Exercise details >> In the copy, every record below must appear exactly as given, and no picture may appear.

---------- Provided records

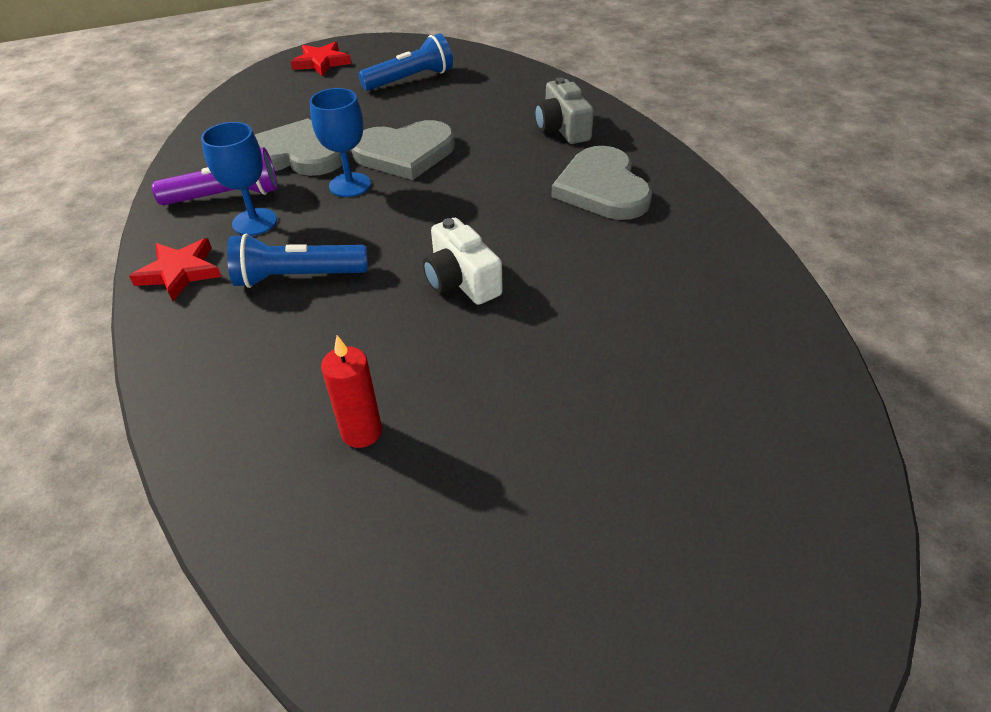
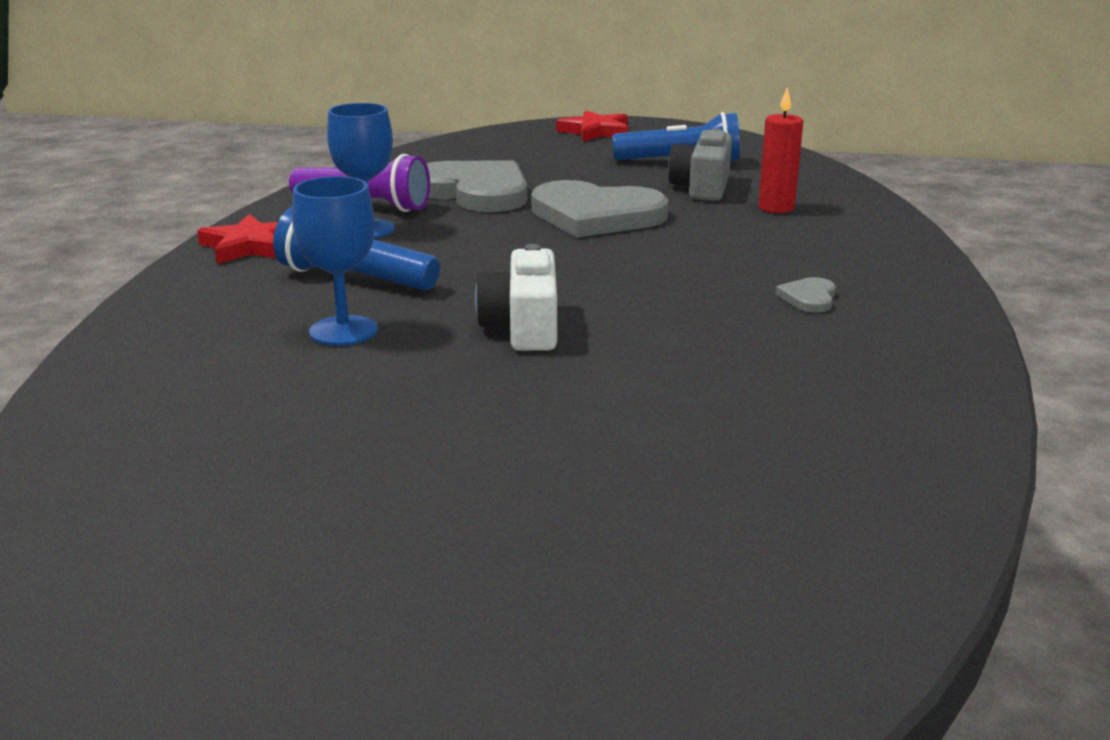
camera: 30 degrees right, 20 degrees down
(350, 185) = (501, 226): blue goblet -> blue goblet (343, 331)
(361, 432) = (258, 407): red candle -> red candle (776, 208)
(562, 128) = (823, 237): grey camera -> grey camera (702, 187)
(602, 188) = (809, 298): grey heart -> grey heart, size x0.42

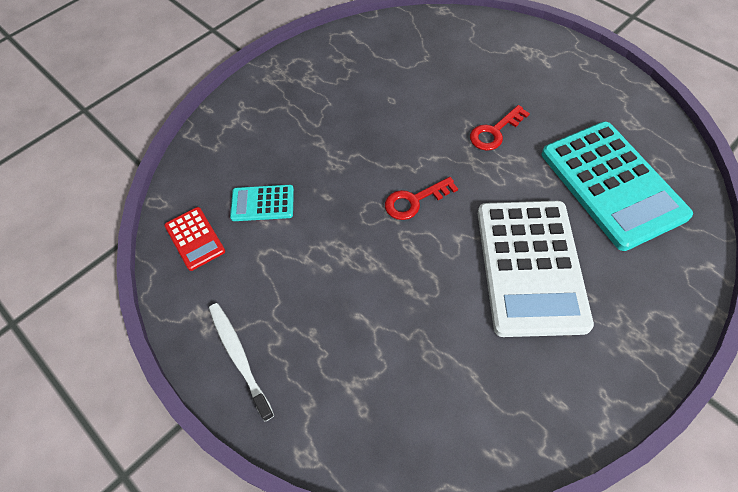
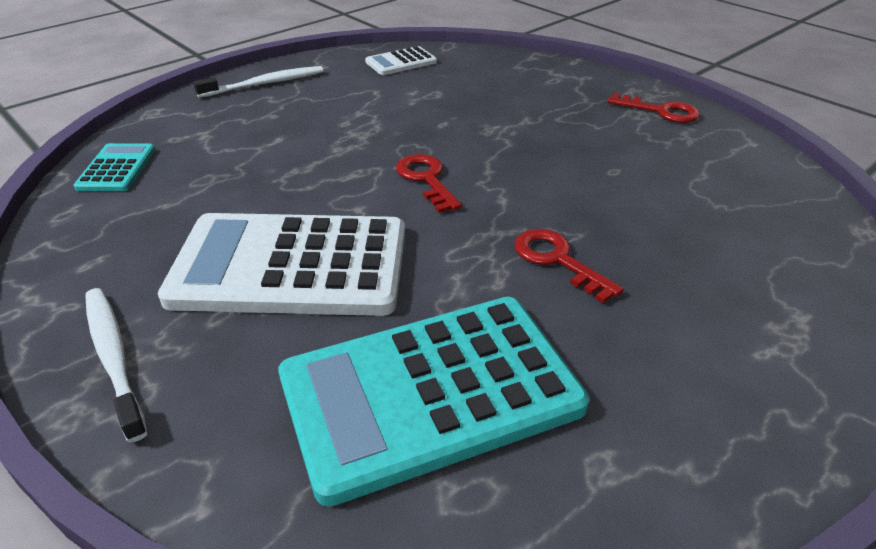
camera: 90 degrees right, 20 degrees down
(195, 238) = (401, 62): red calculator -> white calculator
(262, 203) = (438, 90): turquoise calculator -> turquoise calculator (116, 168)
(305, 68) = (660, 111): none -> red key
(638, 343) = (114, 357): none -> white toothbrush

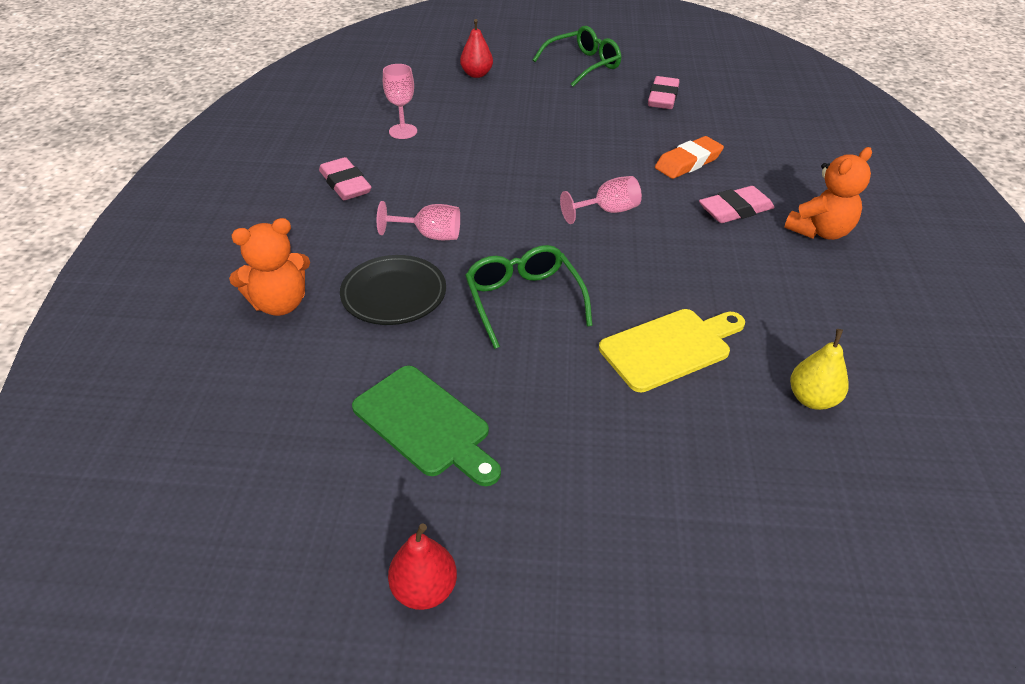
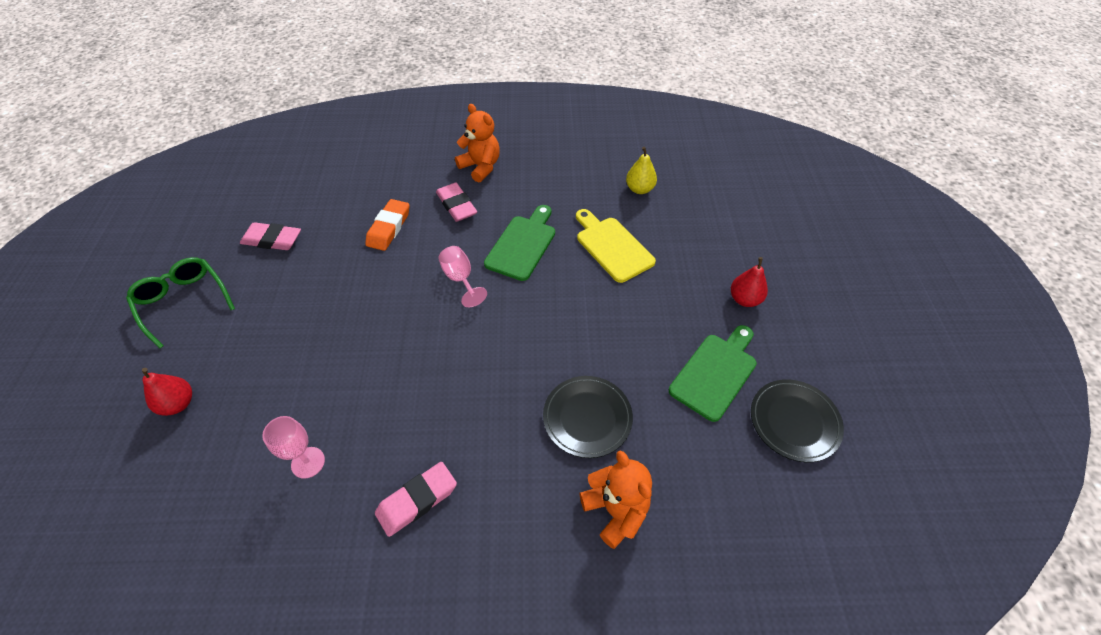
camera: 95 degrees left, 10 degrees up
(322, 498) = (794, 422): none -> black plate
(424, 589) = (829, 355): red pear -> red pear (744, 299)
(429, 235) = (503, 404): pink goblet -> none
(524, 301) = (580, 327): green glasses -> none
(667, 261) = (522, 245): none -> green cutting board
(688, 162) = (389, 228): orange eraser -> orange eraser turned 60 degrees clockwise

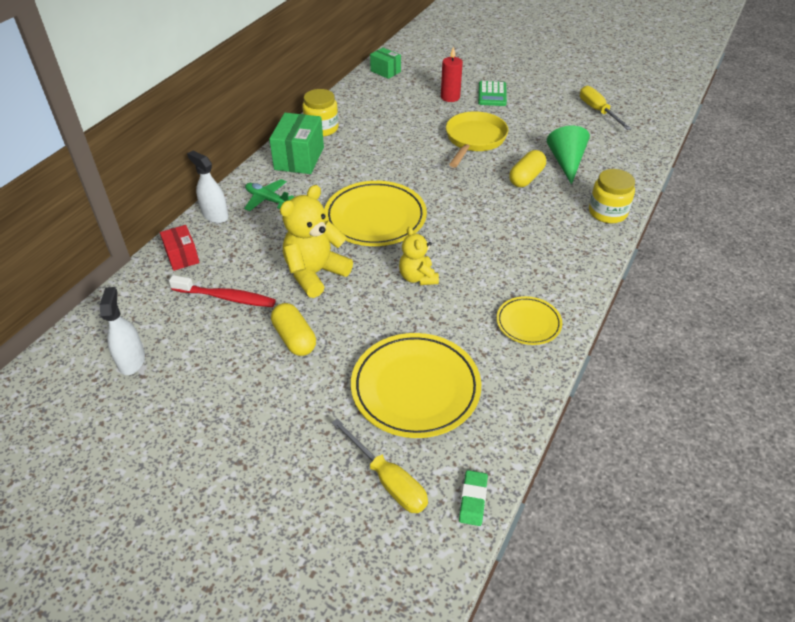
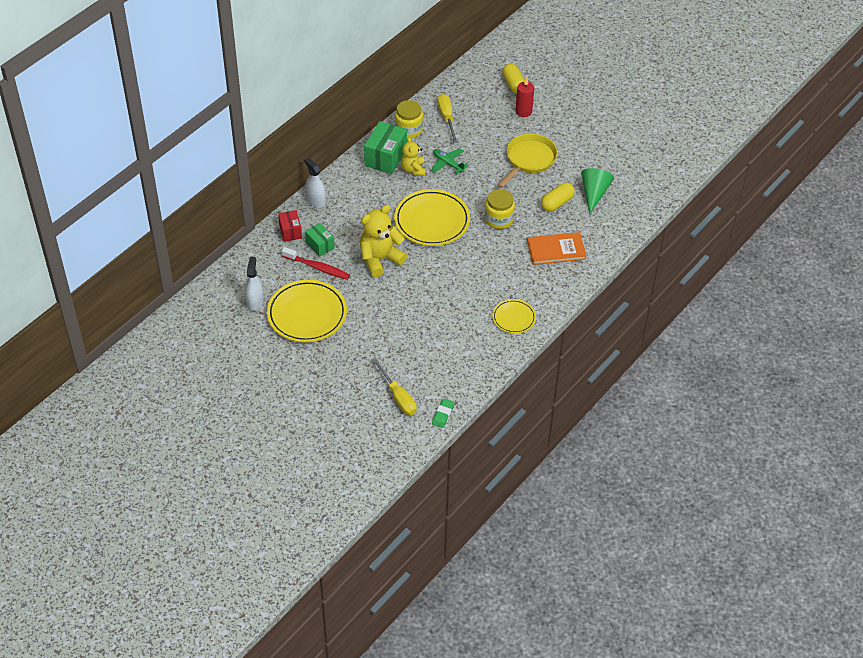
camera: 10 degrees right, 5 degrees up
(267, 200) = (355, 193): green plane -> green plane (448, 164)
(294, 338) = (358, 303): yellow capsule -> yellow capsule (514, 85)
(385, 71) = (476, 73): green box -> green box (320, 245)
(415, 388) = (427, 348): yellow plate -> yellow plate (307, 314)
(418, 277) = (450, 273): yellow teddy bear -> yellow teddy bear (413, 169)
(492, 94) = (560, 113): green calculator -> none
(548, 229) = (556, 250): none -> orange book
(598, 111) = (643, 145): yellow screwdriver -> yellow screwdriver (447, 118)
(607, 212) = (606, 243): yellow jar -> yellow jar (499, 219)

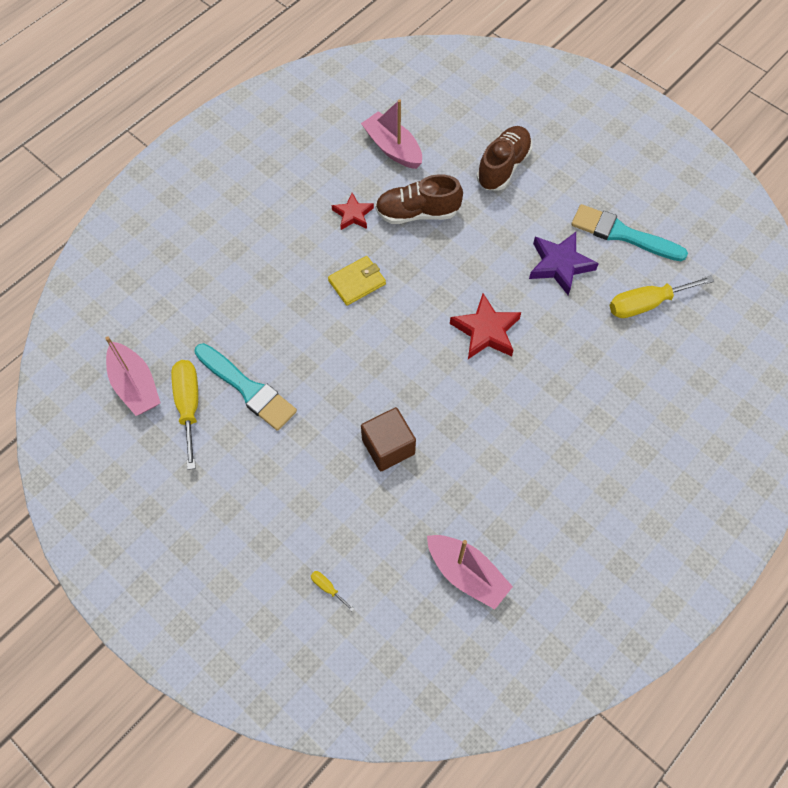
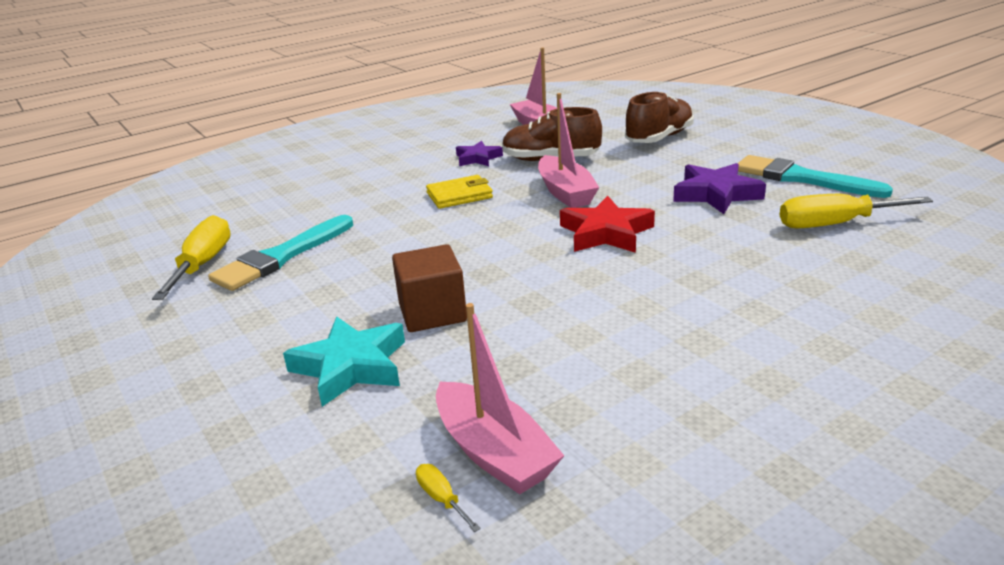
camera: 15 degrees right, 35 degrees down
(135, 385) = (157, 247): pink boat -> pink boat (565, 192)
(247, 388) = (282, 256): turquoise brush -> turquoise brush turned 75 degrees clockwise
(327, 588) = (258, 443): yellow screwdriver -> yellow screwdriver (441, 498)
(353, 214) = (478, 158): red star -> purple star
(355, 511) = (350, 367): none -> turquoise star

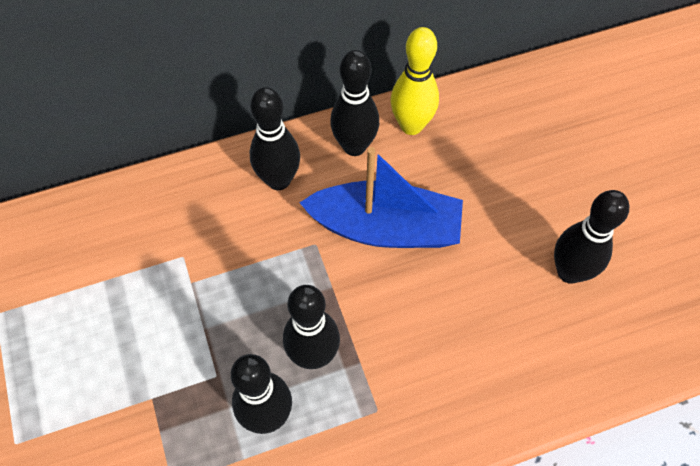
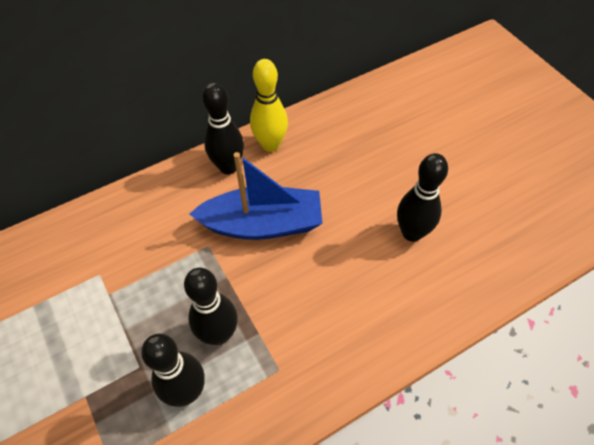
camera: 10 degrees left, 5 degrees down
(278, 180) = (171, 202): black bowling pin -> none

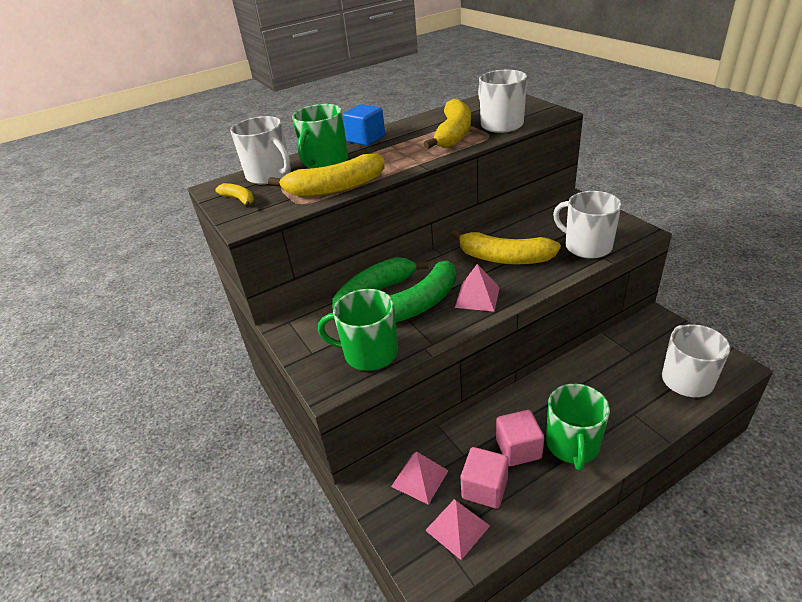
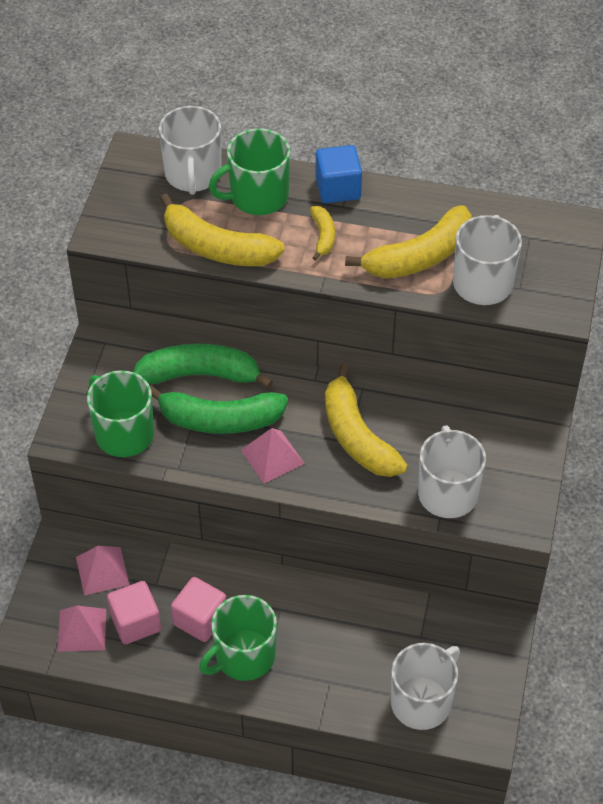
camera: 40 degrees right, 15 degrees up
(239, 199) = (132, 192): yellow banana -> yellow banana (323, 236)

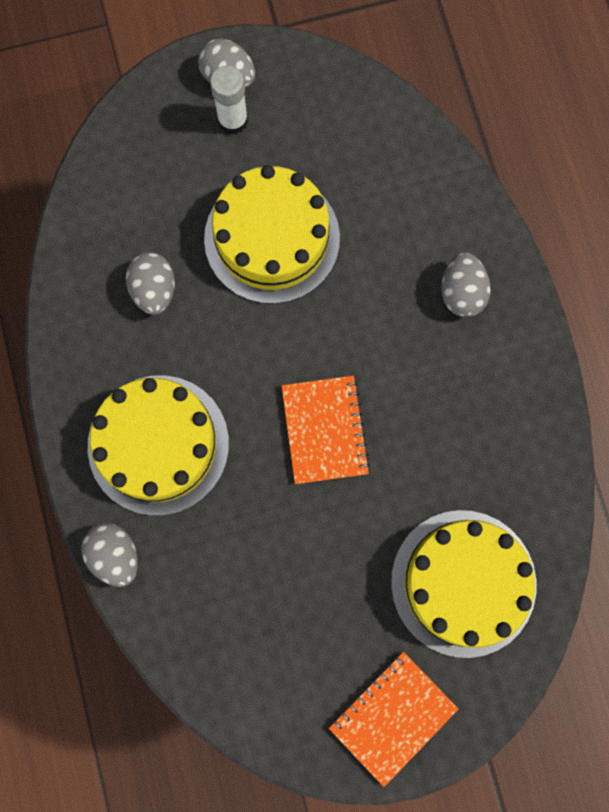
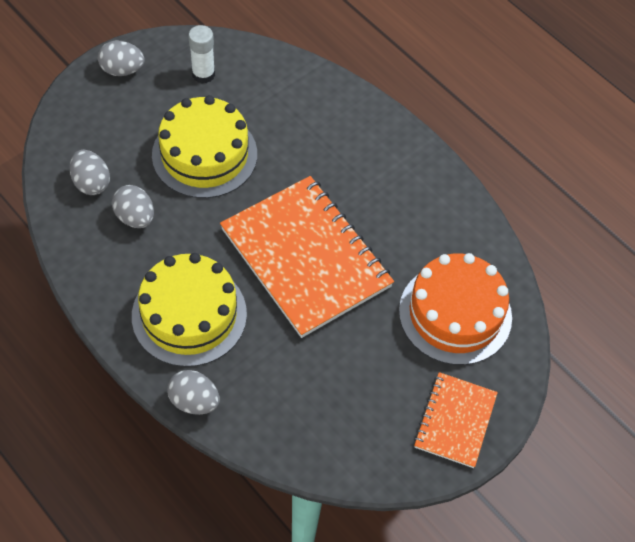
camera: 30 degrees left, 20 degrees down
(233, 120) = (139, 94): white glue stick -> white glue stick (203, 74)
(324, 430) = (306, 258): orange notebook -> orange notebook, size x1.90
(461, 293) = (354, 139): grey egg -> grey egg (91, 183)
(463, 583) = (455, 313): yellow cake -> orange cake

--------------------

Result below >>
camera: 30 degrees right, 20 degrees down
(350, 185) = (501, 226): blue goblet -> blue goblet (343, 331)
(361, 432) = (258, 407): red candle -> red candle (776, 208)
(562, 128) = (823, 237): grey camera -> grey camera (702, 187)
(602, 188) = (809, 298): grey heart -> grey heart, size x0.42

camera: 90 degrees right, 20 degrees down
(195, 238) = (401, 62): red calculator -> white calculator
(262, 203) = (438, 90): turquoise calculator -> turquoise calculator (116, 168)
(305, 68) = (660, 111): none -> red key
(638, 343) = (114, 357): none -> white toothbrush

camera: 95 degrees left, 10 degrees up
(322, 498) = (794, 422): none -> black plate
(424, 589) = (829, 355): red pear -> red pear (744, 299)
(429, 235) = (503, 404): pink goblet -> none
(524, 301) = (580, 327): green glasses -> none
(667, 261) = (522, 245): none -> green cutting board
(688, 162) = (389, 228): orange eraser -> orange eraser turned 60 degrees clockwise

camera: 10 degrees right, 5 degrees up
(267, 200) = (355, 193): green plane -> green plane (448, 164)
(294, 338) = (358, 303): yellow capsule -> yellow capsule (514, 85)
(385, 71) = (476, 73): green box -> green box (320, 245)
(415, 388) = (427, 348): yellow plate -> yellow plate (307, 314)
(418, 277) = (450, 273): yellow teddy bear -> yellow teddy bear (413, 169)
(492, 94) = (560, 113): green calculator -> none
(548, 229) = (556, 250): none -> orange book
(598, 111) = (643, 145): yellow screwdriver -> yellow screwdriver (447, 118)
(607, 212) = (606, 243): yellow jar -> yellow jar (499, 219)

camera: 15 degrees right, 35 degrees down
(135, 385) = (157, 247): pink boat -> pink boat (565, 192)
(247, 388) = (282, 256): turquoise brush -> turquoise brush turned 75 degrees clockwise
(327, 588) = (258, 443): yellow screwdriver -> yellow screwdriver (441, 498)
(353, 214) = (478, 158): red star -> purple star
(355, 511) = (350, 367): none -> turquoise star

camera: 10 degrees left, 5 degrees down
(278, 180) = (171, 202): black bowling pin -> none

camera: 40 degrees right, 15 degrees up
(239, 199) = (132, 192): yellow banana -> yellow banana (323, 236)

camera: 30 degrees left, 20 degrees down
(233, 120) = (139, 94): white glue stick -> white glue stick (203, 74)
(324, 430) = (306, 258): orange notebook -> orange notebook, size x1.90
(461, 293) = (354, 139): grey egg -> grey egg (91, 183)
(463, 583) = (455, 313): yellow cake -> orange cake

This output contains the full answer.